* [Input for this task]:
- - -
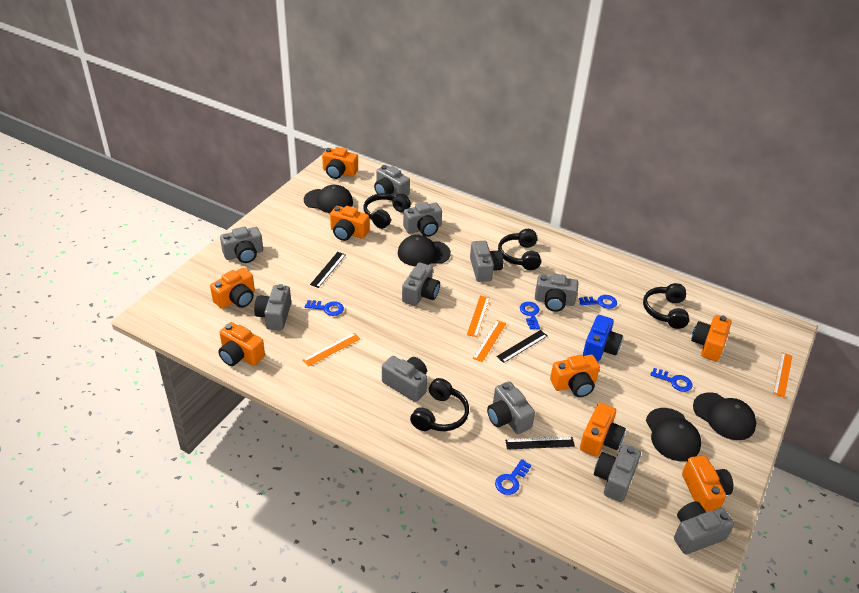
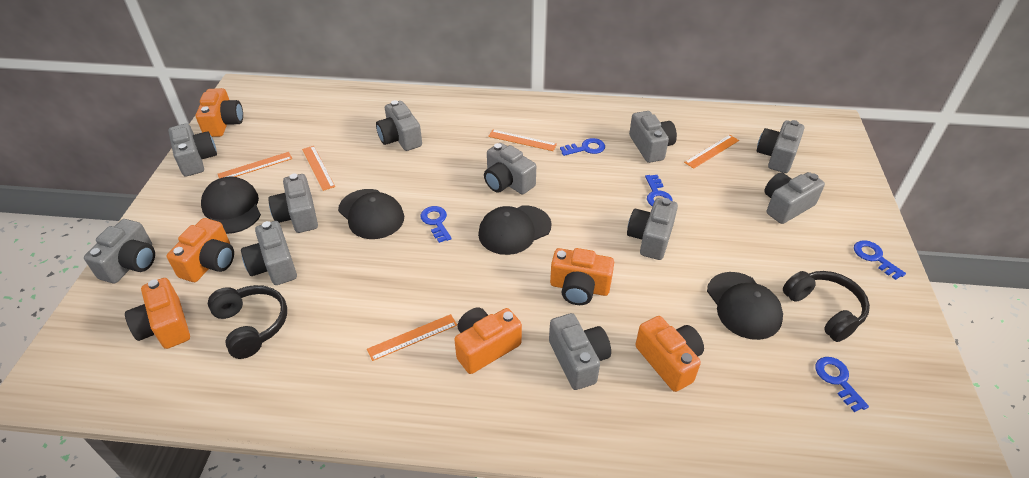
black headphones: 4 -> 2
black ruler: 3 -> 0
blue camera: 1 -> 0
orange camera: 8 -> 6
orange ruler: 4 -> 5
- - -
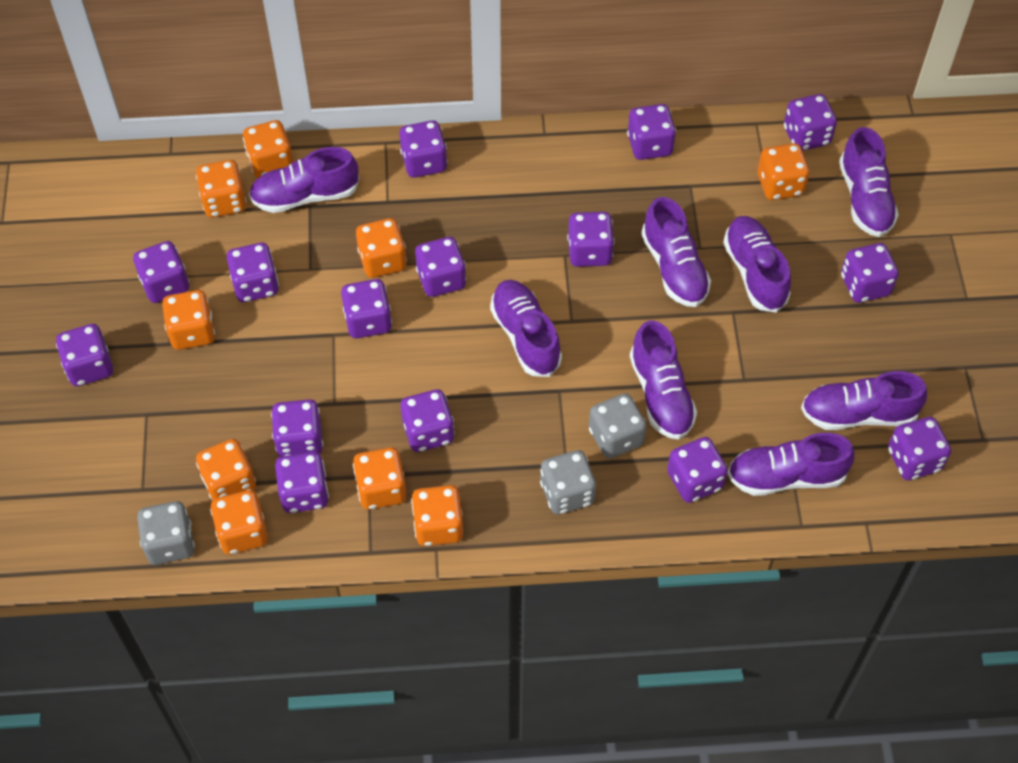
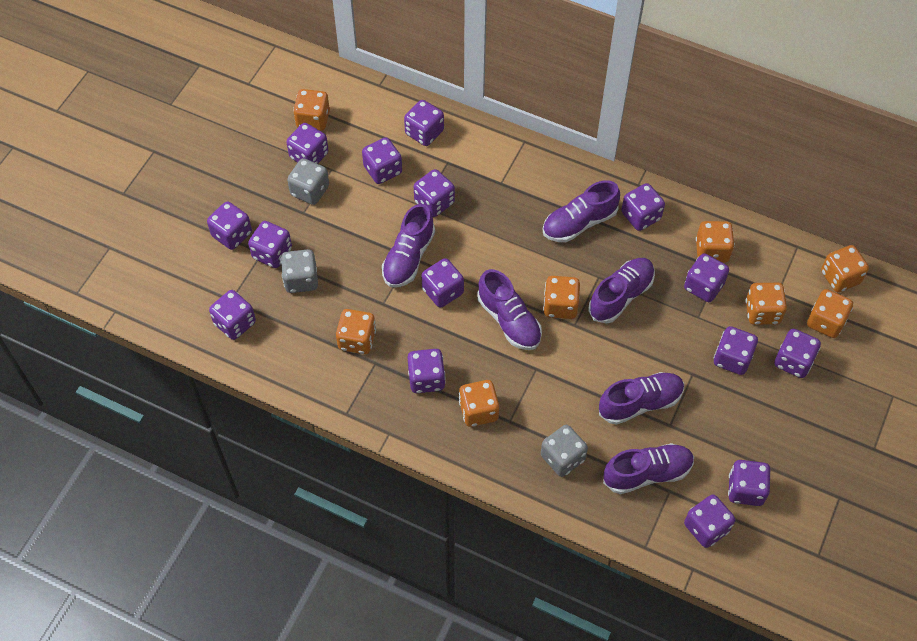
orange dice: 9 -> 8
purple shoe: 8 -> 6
- - -
In the listing above, find the line with "black headphones: 4 -> 2" and the line with "orange ruler: 4 -> 5", then print exactly those two lines and every line between them, and nothing more.

black headphones: 4 -> 2
black ruler: 3 -> 0
blue camera: 1 -> 0
orange camera: 8 -> 6
orange ruler: 4 -> 5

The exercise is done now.